**Exercise:** Give every entry again, unchanged, and leave its images out.

The records START

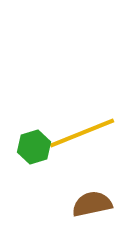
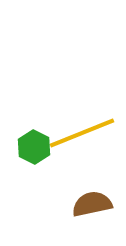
green hexagon: rotated 16 degrees counterclockwise
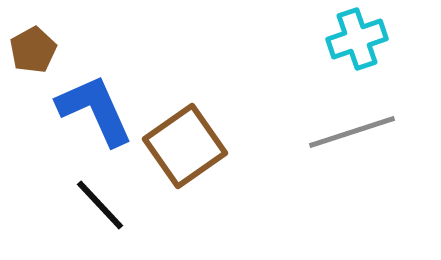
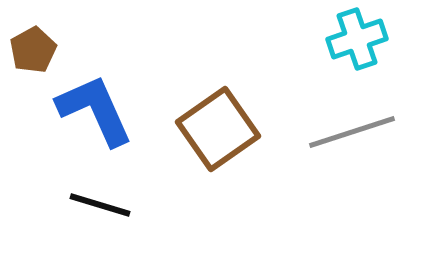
brown square: moved 33 px right, 17 px up
black line: rotated 30 degrees counterclockwise
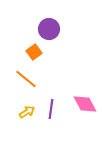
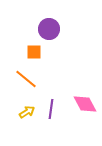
orange square: rotated 35 degrees clockwise
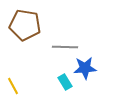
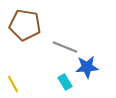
gray line: rotated 20 degrees clockwise
blue star: moved 2 px right, 1 px up
yellow line: moved 2 px up
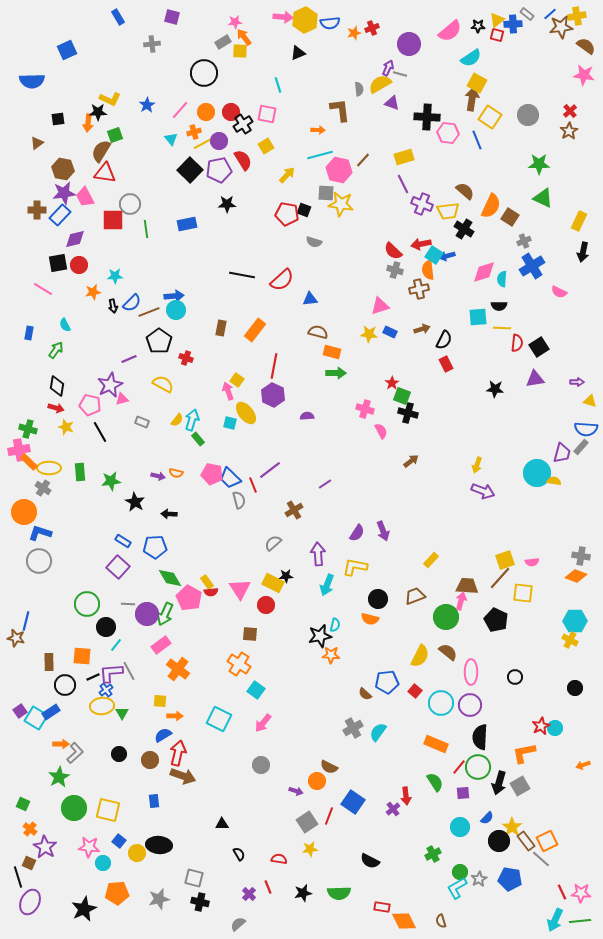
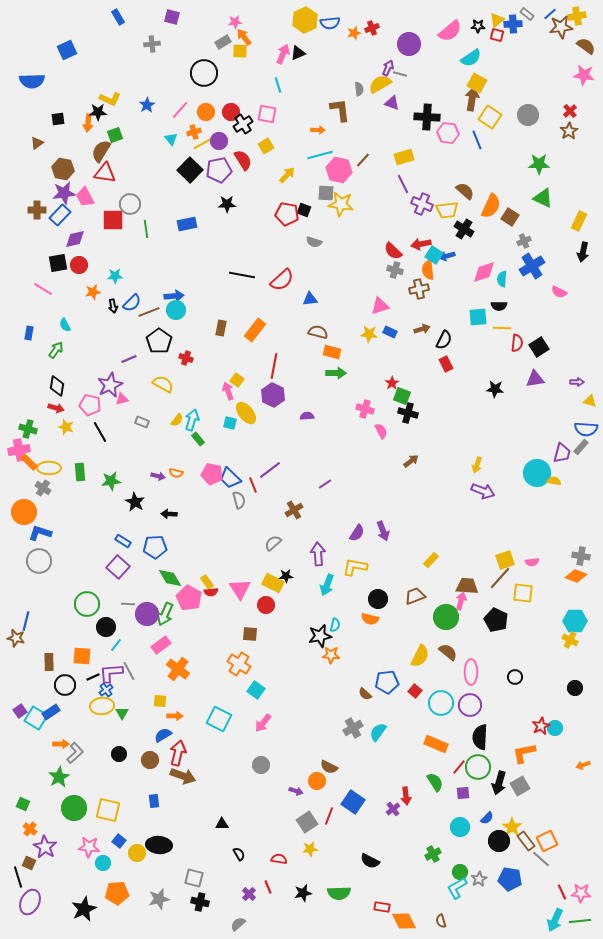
pink arrow at (283, 17): moved 37 px down; rotated 72 degrees counterclockwise
yellow trapezoid at (448, 211): moved 1 px left, 1 px up
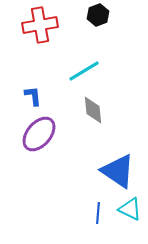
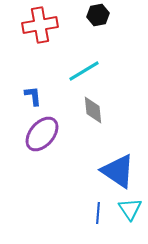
black hexagon: rotated 10 degrees clockwise
purple ellipse: moved 3 px right
cyan triangle: rotated 30 degrees clockwise
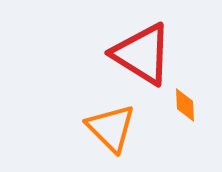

The records END

**Output below:**
green hexagon: rotated 16 degrees counterclockwise
brown square: moved 33 px right, 17 px up
black line: rotated 30 degrees counterclockwise
orange square: rotated 35 degrees clockwise
gray line: rotated 20 degrees clockwise
blue star: moved 2 px right, 1 px up
yellow line: moved 2 px up
pink arrow at (283, 17): moved 37 px down; rotated 72 degrees counterclockwise
yellow trapezoid at (448, 211): moved 1 px left, 1 px up
black hexagon: rotated 10 degrees clockwise
purple ellipse: moved 3 px right
cyan triangle: rotated 30 degrees clockwise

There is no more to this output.